Material to process:
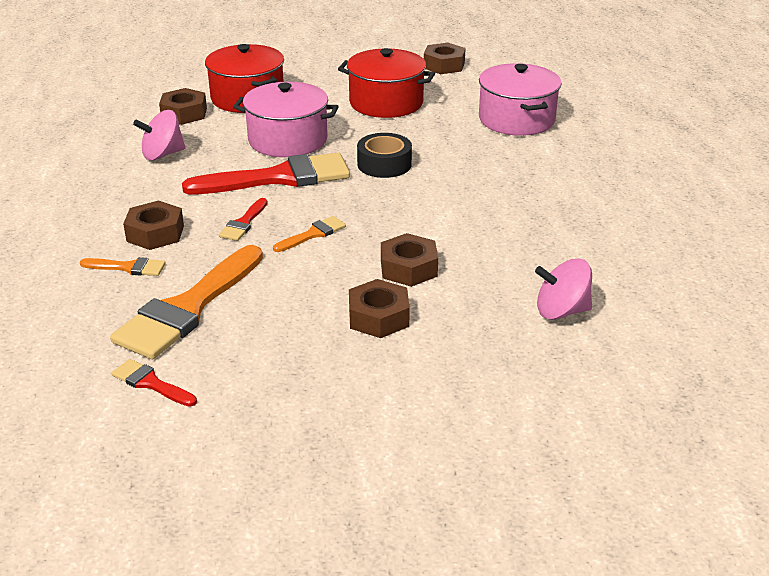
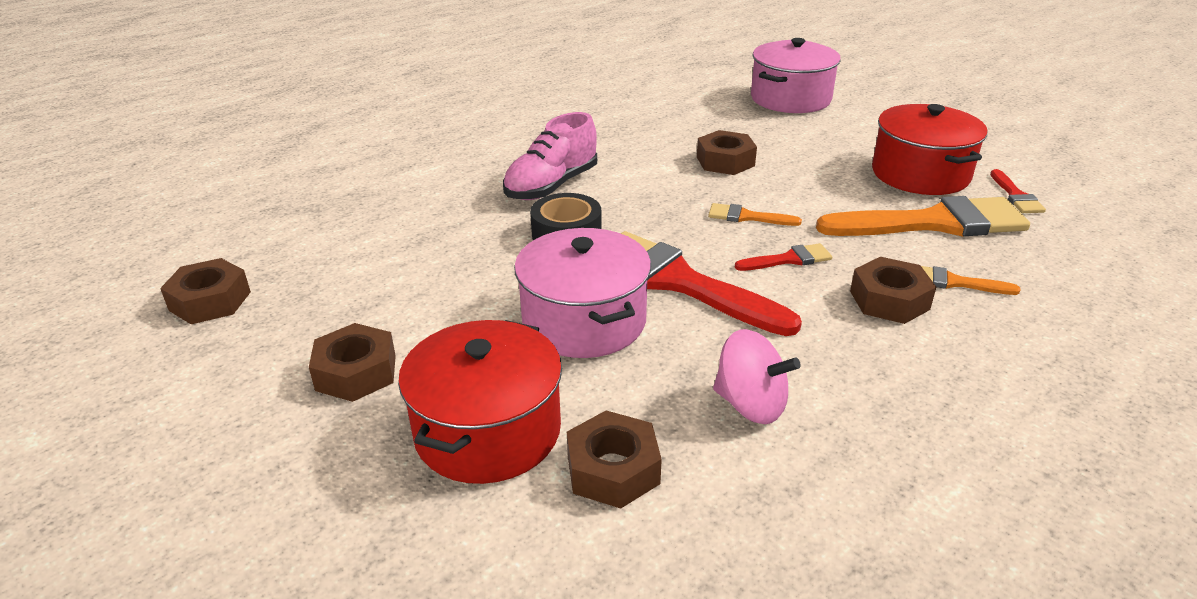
camera: 125 degrees left, 0 degrees up
orange brush [80,257,166,276] -> orange brush turned 45 degrees counterclockwise [921,266,1021,295]
red pot [338,48,435,118] -> red pot moved to [872,104,987,195]
brown nut [349,279,410,338] -> brown nut moved to [309,323,396,402]
pink pot [479,63,562,136] -> pink pot moved to [751,38,841,113]
pink spinning top [535,258,592,320] -> none
none -> pink shoe [503,112,597,200]

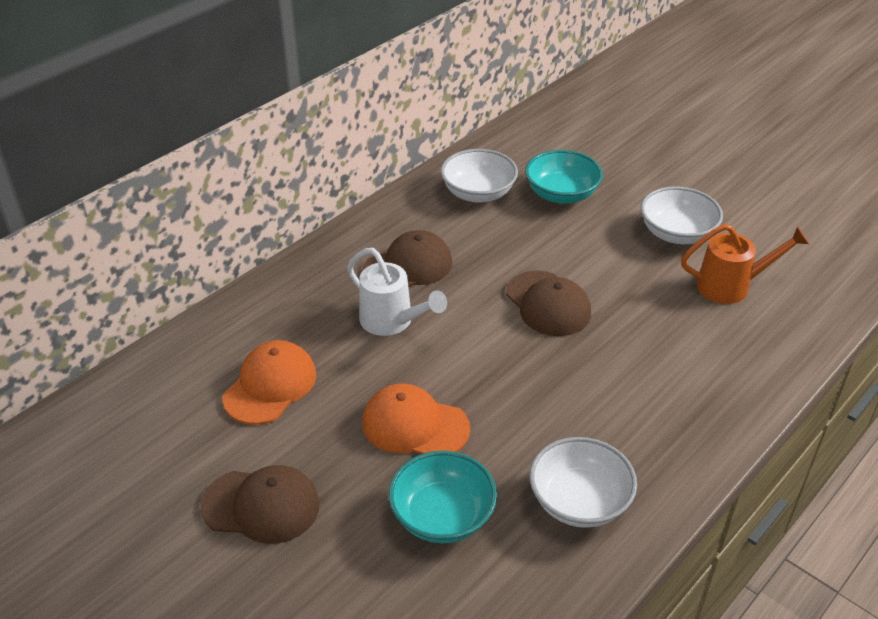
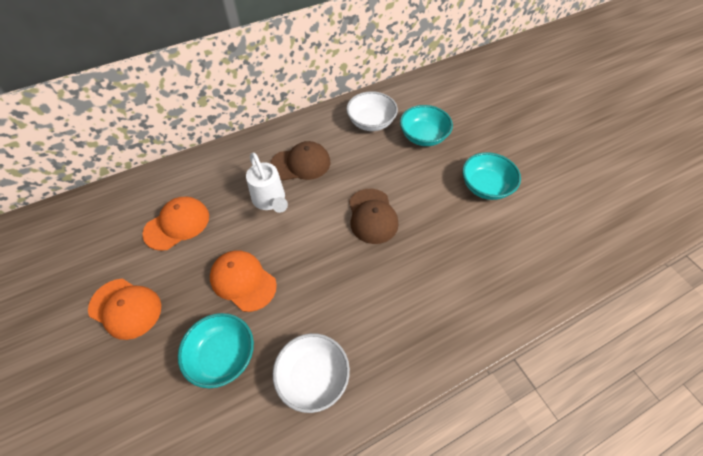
camera: 20 degrees right, 15 degrees up
brown cap [201,465,320,544] -> orange cap [88,279,161,340]
white bowl [641,186,723,244] -> turquoise bowl [462,152,521,200]
orange watering can [681,224,809,304] -> none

The task: Only the lines starting at the one that holds "pink pot [479,63,562,136]" and ending at the last line of the data belong in your answer. Please set them down exactly and omit the pictures.

Reply:
pink pot [479,63,562,136] -> pink pot moved to [751,38,841,113]
pink spinning top [535,258,592,320] -> none
none -> pink shoe [503,112,597,200]

camera: 20 degrees right, 15 degrees up
brown cap [201,465,320,544] -> orange cap [88,279,161,340]
white bowl [641,186,723,244] -> turquoise bowl [462,152,521,200]
orange watering can [681,224,809,304] -> none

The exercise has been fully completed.